What you will do ::
Please reply with one number only: how many lines in the entries below contain the string "BARO".

Given entries ::

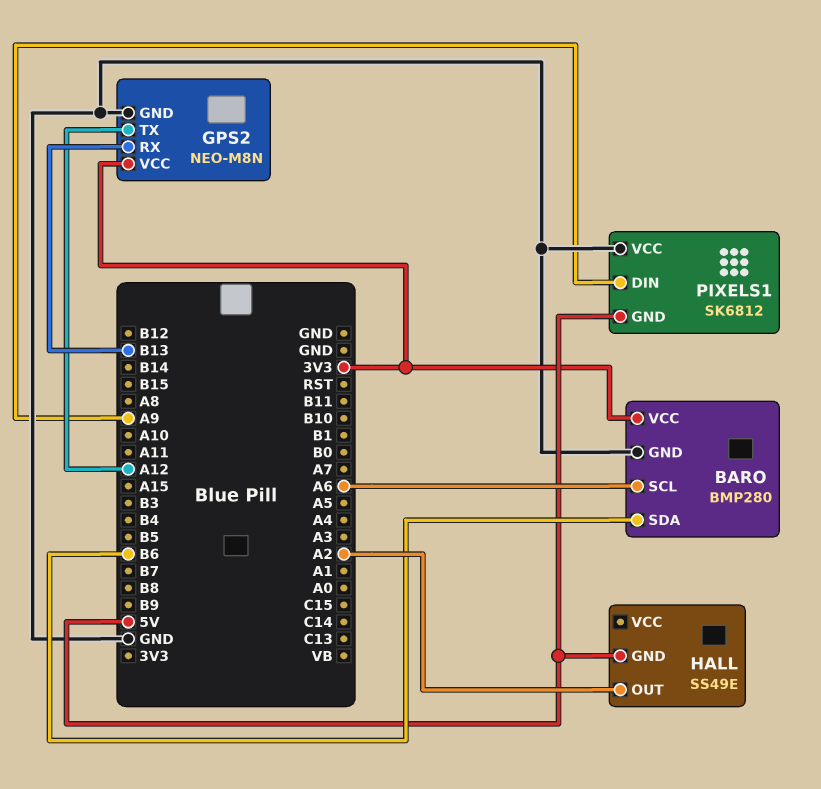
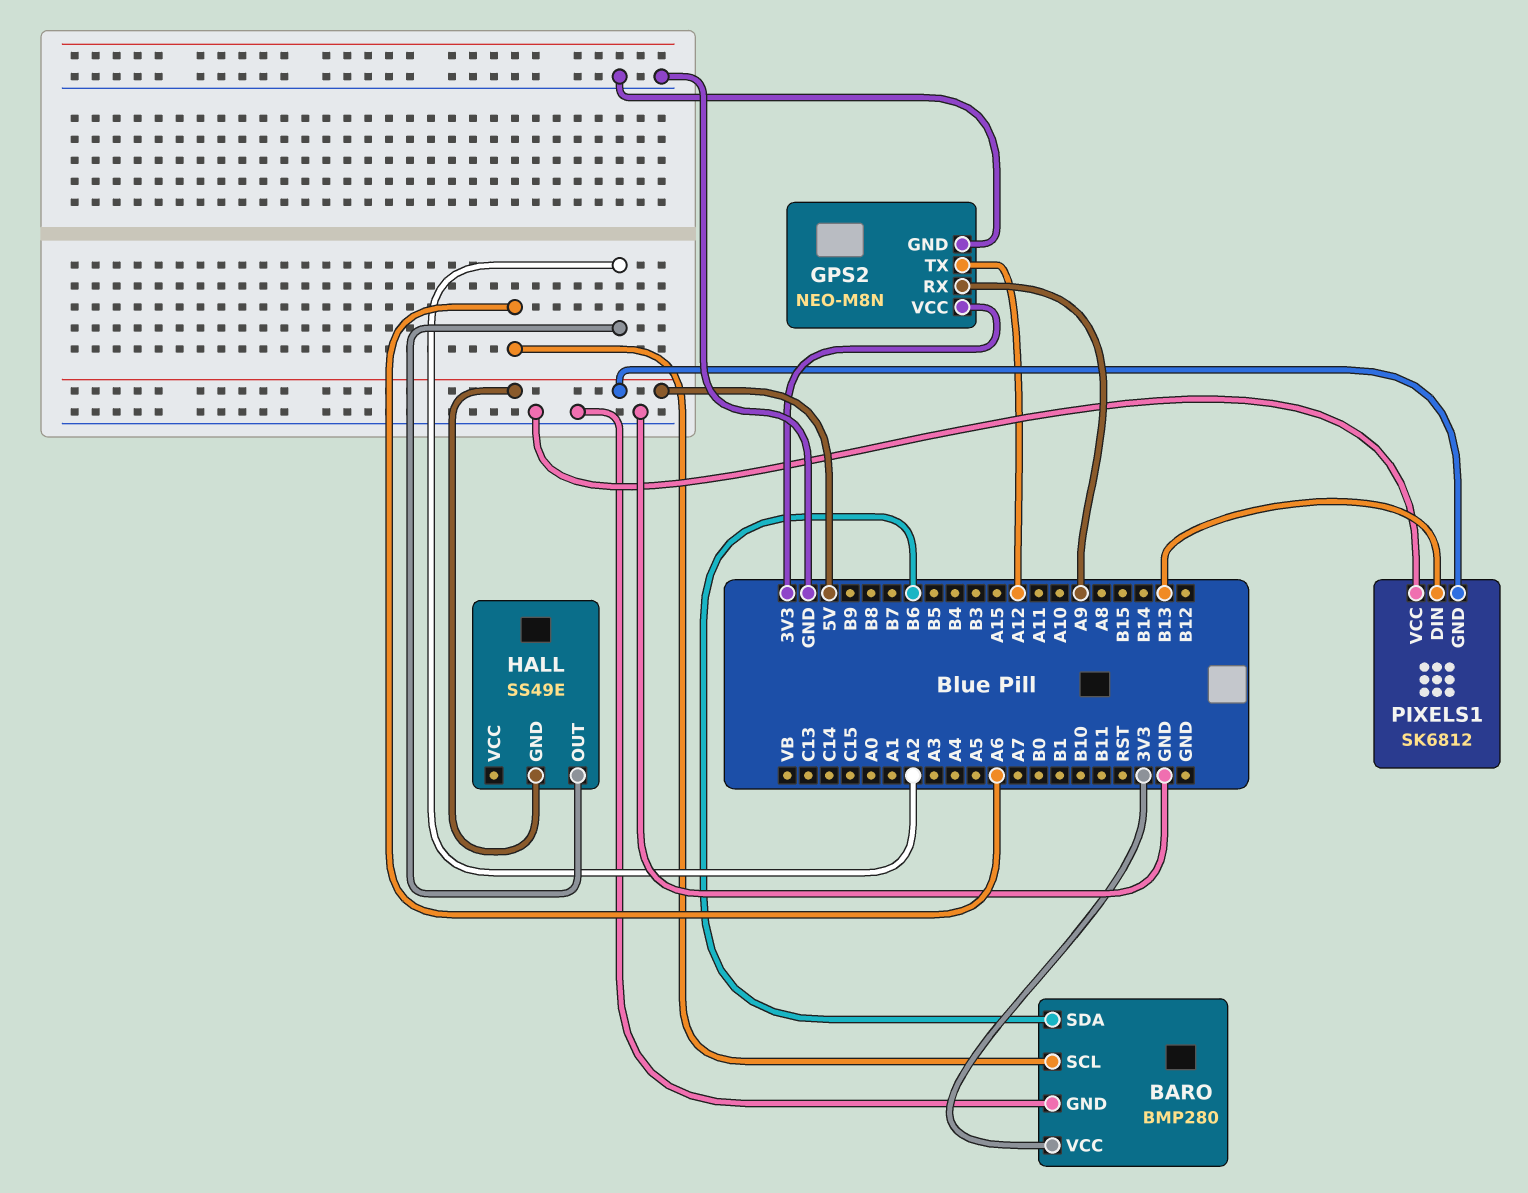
GPS2 pin RX: B13 -> A9
PIXELS1 pin DIN: A9 -> B13

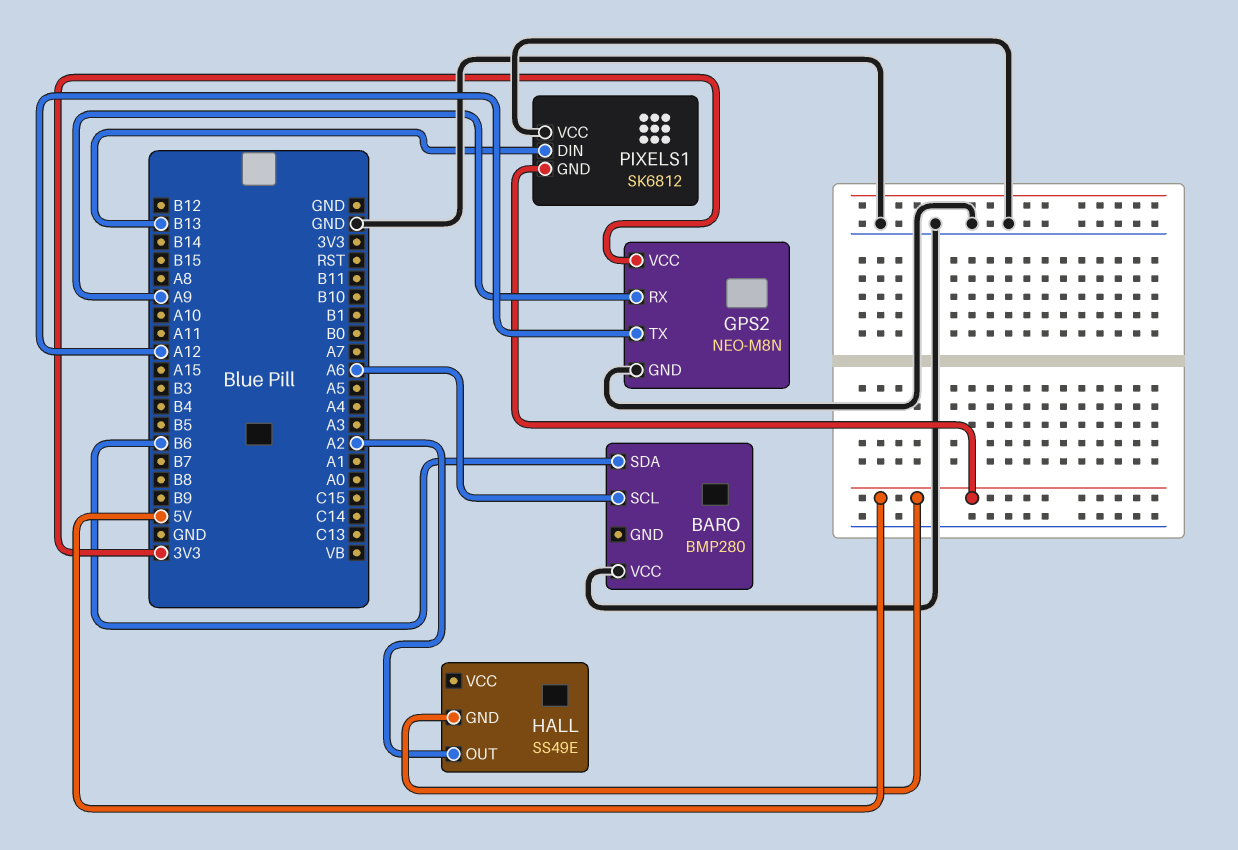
BARO pin GND: GND -> none
BARO pin VCC: 3V3 -> GND

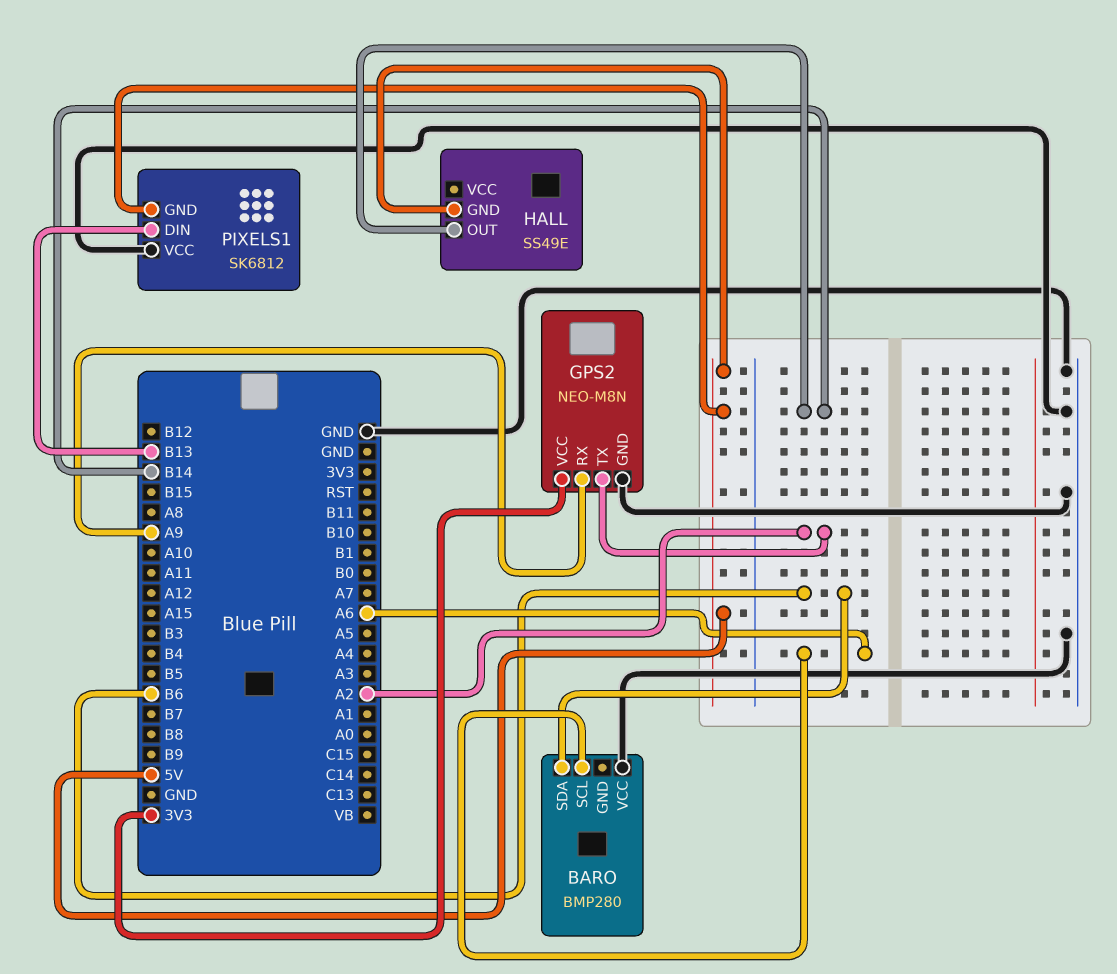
GPS2 pin TX: A12 -> A2
HALL pin OUT: A2 -> B14

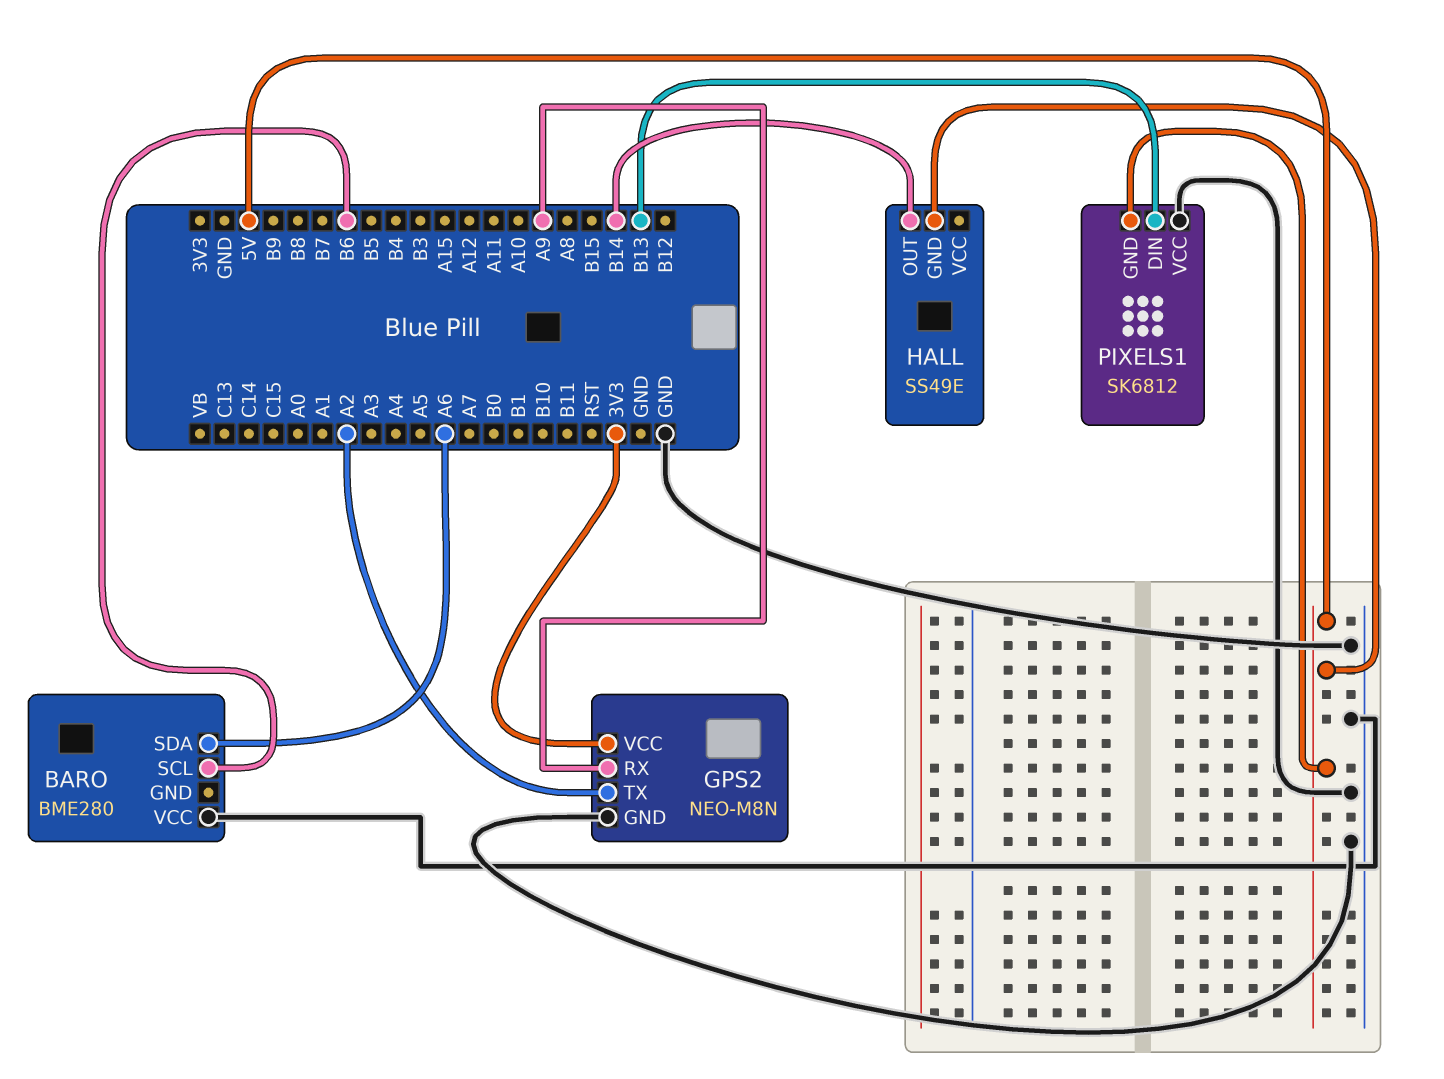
BARO: BMP280 -> BME280
BARO pin SCL: A6 -> B6
BARO pin SDA: B6 -> A6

Final answer ::
5